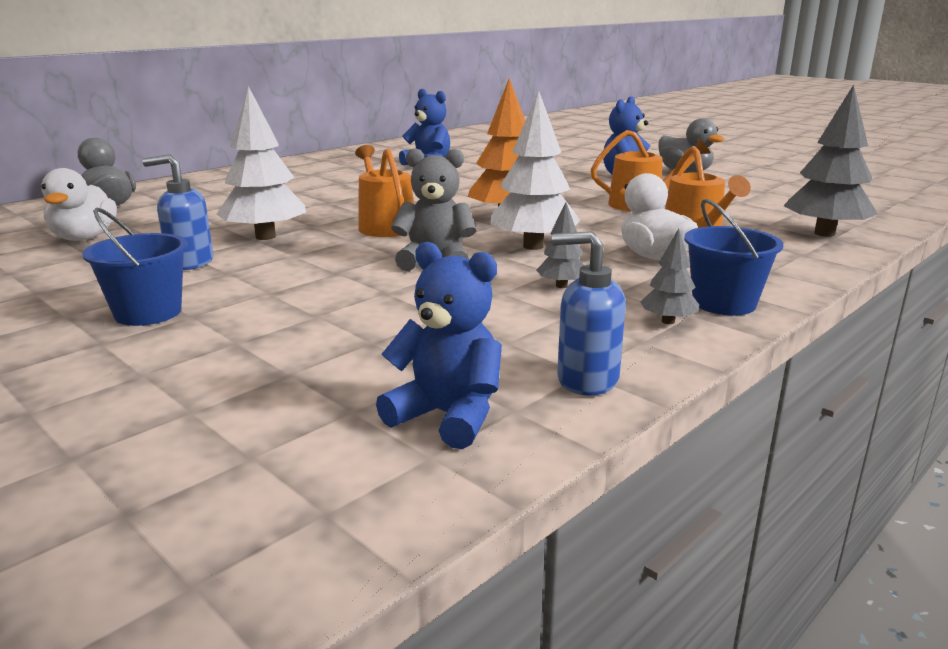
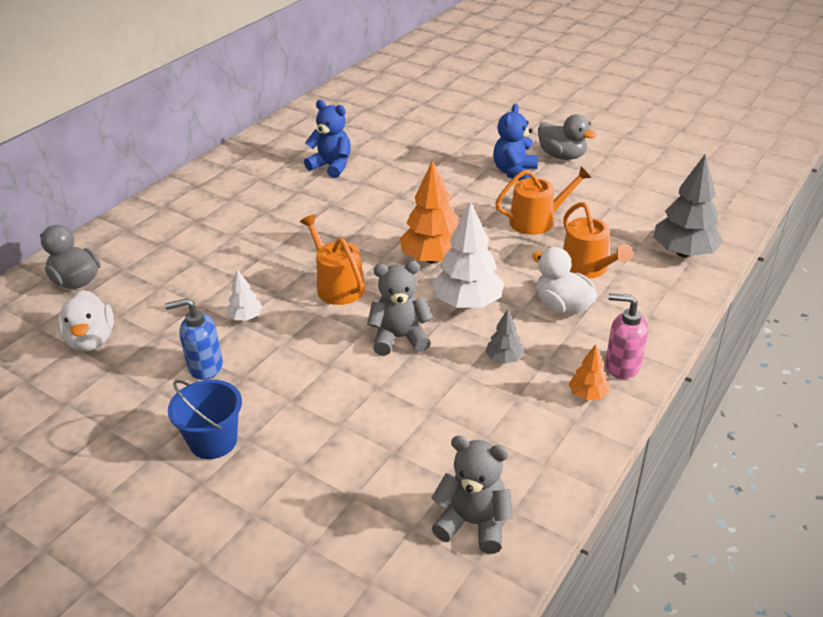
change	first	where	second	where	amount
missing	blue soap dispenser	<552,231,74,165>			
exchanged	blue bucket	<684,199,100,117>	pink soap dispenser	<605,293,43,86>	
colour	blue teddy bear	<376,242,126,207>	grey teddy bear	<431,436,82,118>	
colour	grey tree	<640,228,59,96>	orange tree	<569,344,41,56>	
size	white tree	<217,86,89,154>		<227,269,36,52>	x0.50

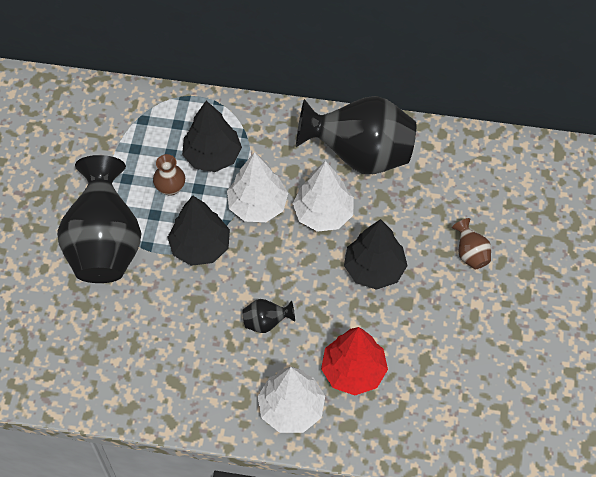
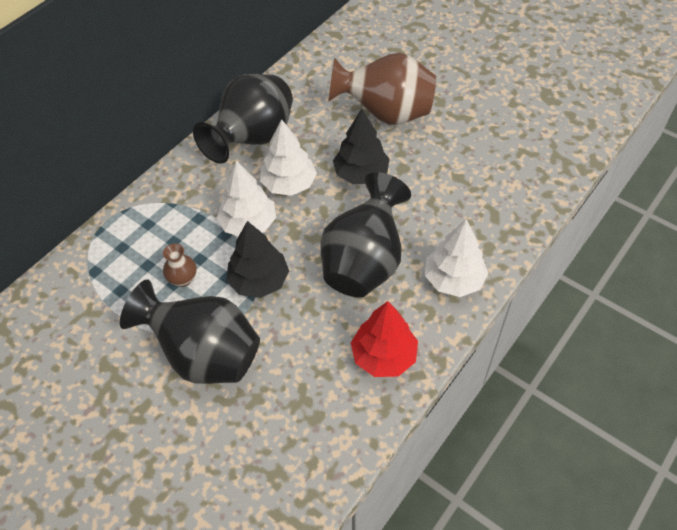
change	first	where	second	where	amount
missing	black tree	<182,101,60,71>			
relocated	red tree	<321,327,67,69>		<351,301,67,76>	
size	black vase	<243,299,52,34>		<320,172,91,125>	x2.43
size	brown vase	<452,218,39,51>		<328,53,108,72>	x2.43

**Work instructions**
For your answer, write out the data exactly and drop every picture.

**Response for this exercise**
change	first	where	second	where	amount
missing	blue soap dispenser	<552,231,74,165>			
exchanged	blue bucket	<684,199,100,117>	pink soap dispenser	<605,293,43,86>	
colour	blue teddy bear	<376,242,126,207>	grey teddy bear	<431,436,82,118>	
colour	grey tree	<640,228,59,96>	orange tree	<569,344,41,56>	
size	white tree	<217,86,89,154>		<227,269,36,52>	x0.50

change	first	where	second	where	amount
missing	black tree	<182,101,60,71>			
relocated	red tree	<321,327,67,69>		<351,301,67,76>	
size	black vase	<243,299,52,34>		<320,172,91,125>	x2.43
size	brown vase	<452,218,39,51>		<328,53,108,72>	x2.43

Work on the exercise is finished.